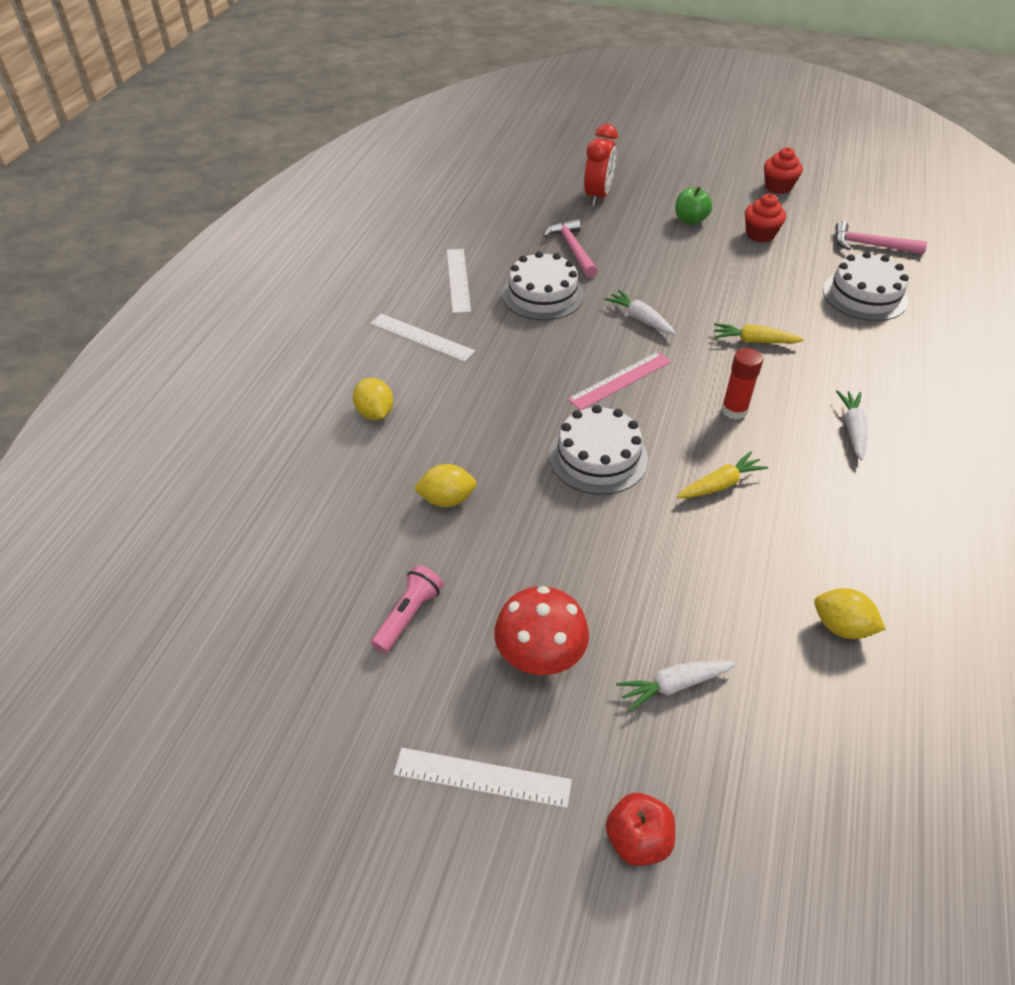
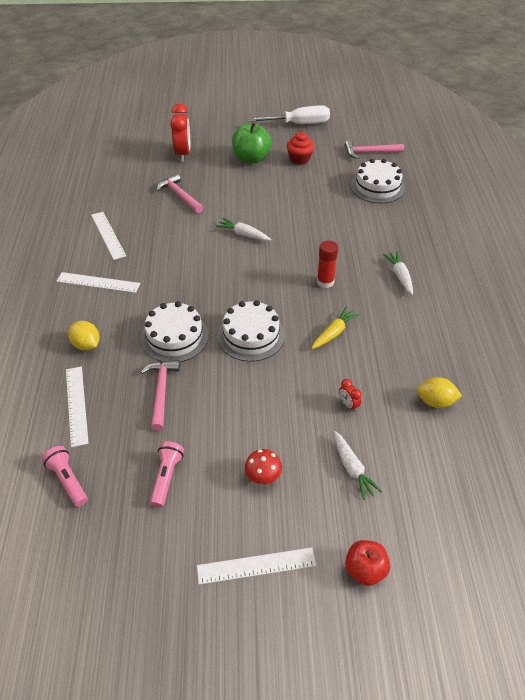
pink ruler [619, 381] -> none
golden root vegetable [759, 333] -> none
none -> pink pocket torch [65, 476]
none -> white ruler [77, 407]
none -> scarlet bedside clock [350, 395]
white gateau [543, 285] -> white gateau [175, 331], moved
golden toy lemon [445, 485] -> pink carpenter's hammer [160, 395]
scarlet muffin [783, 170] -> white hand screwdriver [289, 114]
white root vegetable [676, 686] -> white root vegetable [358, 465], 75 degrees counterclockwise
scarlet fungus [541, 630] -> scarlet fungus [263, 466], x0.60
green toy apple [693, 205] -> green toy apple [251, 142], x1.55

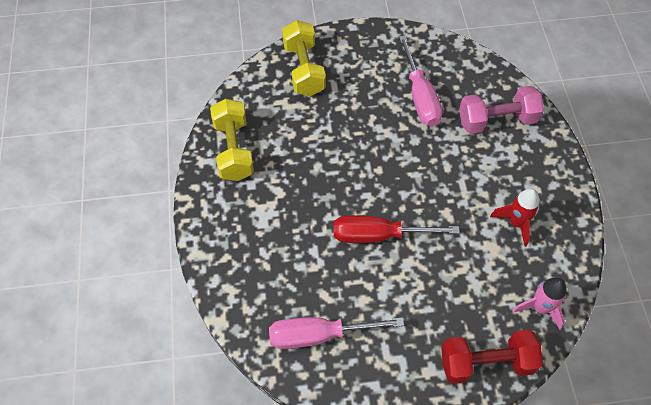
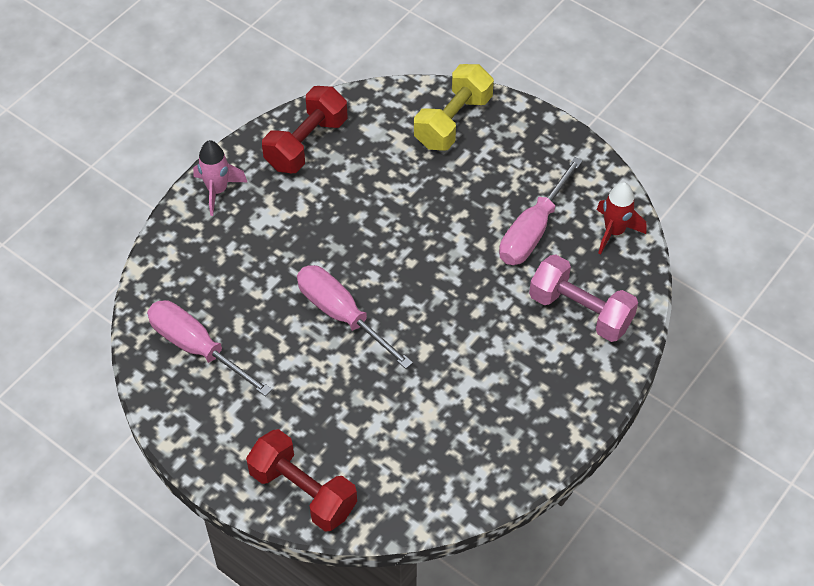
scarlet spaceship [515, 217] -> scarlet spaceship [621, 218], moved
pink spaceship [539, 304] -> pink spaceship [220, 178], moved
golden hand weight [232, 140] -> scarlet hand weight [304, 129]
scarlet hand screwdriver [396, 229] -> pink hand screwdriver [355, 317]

==

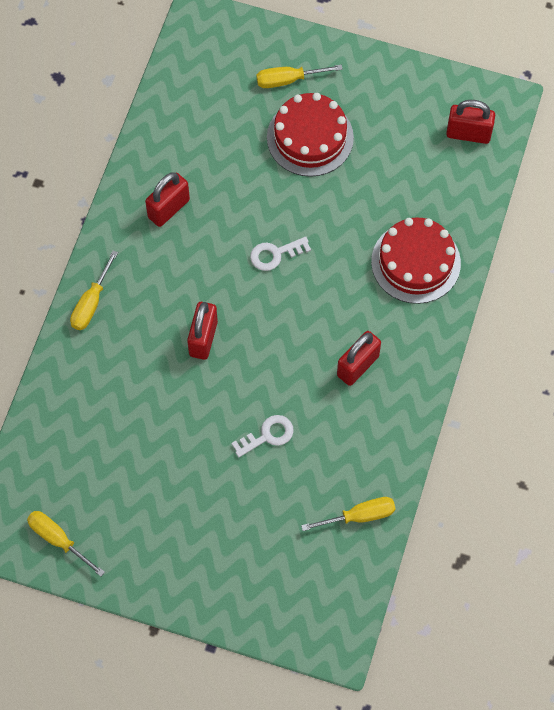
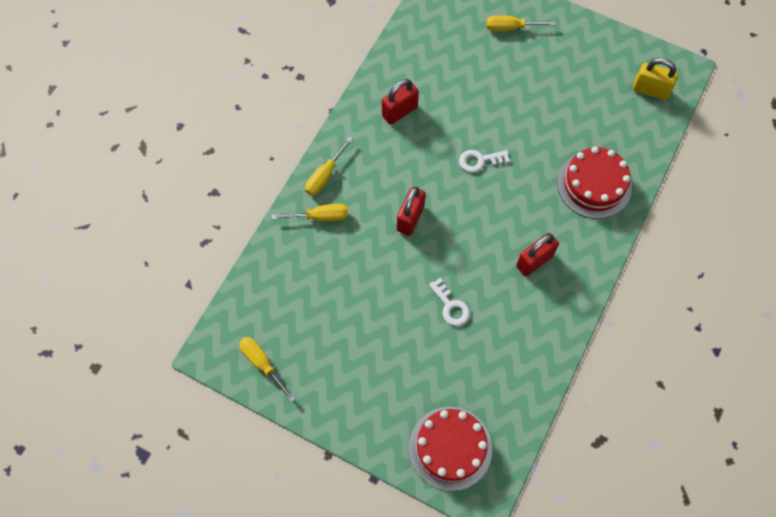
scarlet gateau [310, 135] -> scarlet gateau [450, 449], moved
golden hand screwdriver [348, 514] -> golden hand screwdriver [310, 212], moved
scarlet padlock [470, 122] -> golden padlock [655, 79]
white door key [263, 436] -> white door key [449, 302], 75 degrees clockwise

* * *

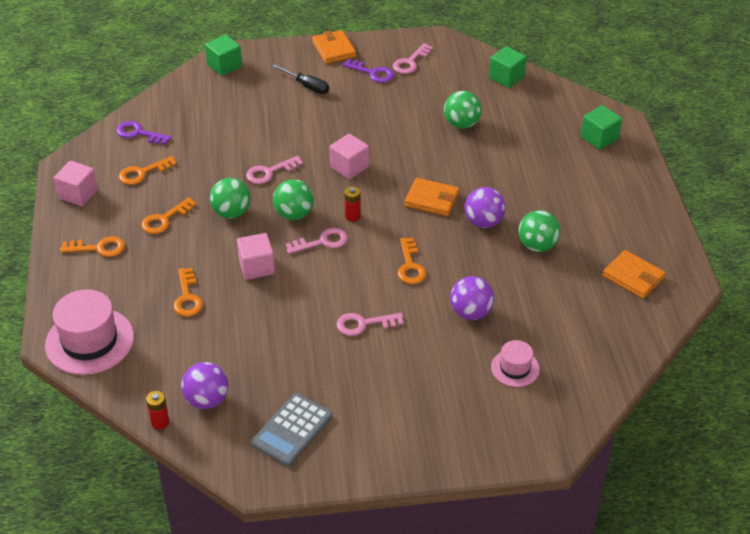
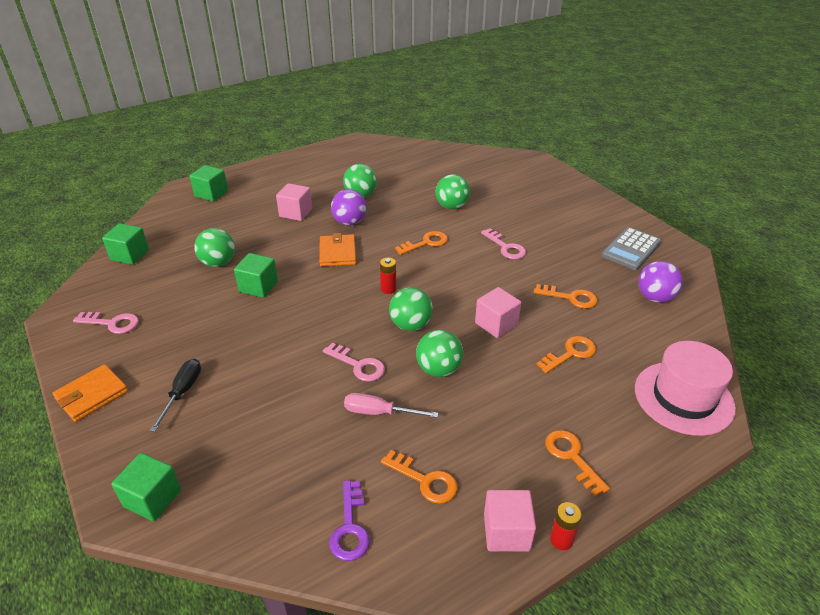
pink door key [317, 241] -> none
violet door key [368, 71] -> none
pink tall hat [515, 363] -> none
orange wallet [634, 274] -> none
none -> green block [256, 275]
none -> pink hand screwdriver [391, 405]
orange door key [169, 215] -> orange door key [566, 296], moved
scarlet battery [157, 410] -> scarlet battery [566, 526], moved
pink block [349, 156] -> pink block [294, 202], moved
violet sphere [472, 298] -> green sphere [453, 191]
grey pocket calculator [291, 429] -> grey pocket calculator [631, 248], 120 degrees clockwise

_What is expected_. Where the line holding "none -> pink hand screwdriver [391, 405]" appears in the listing above, start reproducing exactly, and end with the line holding "grey pocket calculator [291, 429]".

_Response_.
none -> pink hand screwdriver [391, 405]
orange door key [169, 215] -> orange door key [566, 296], moved
scarlet battery [157, 410] -> scarlet battery [566, 526], moved
pink block [349, 156] -> pink block [294, 202], moved
violet sphere [472, 298] -> green sphere [453, 191]
grey pocket calculator [291, 429] -> grey pocket calculator [631, 248], 120 degrees clockwise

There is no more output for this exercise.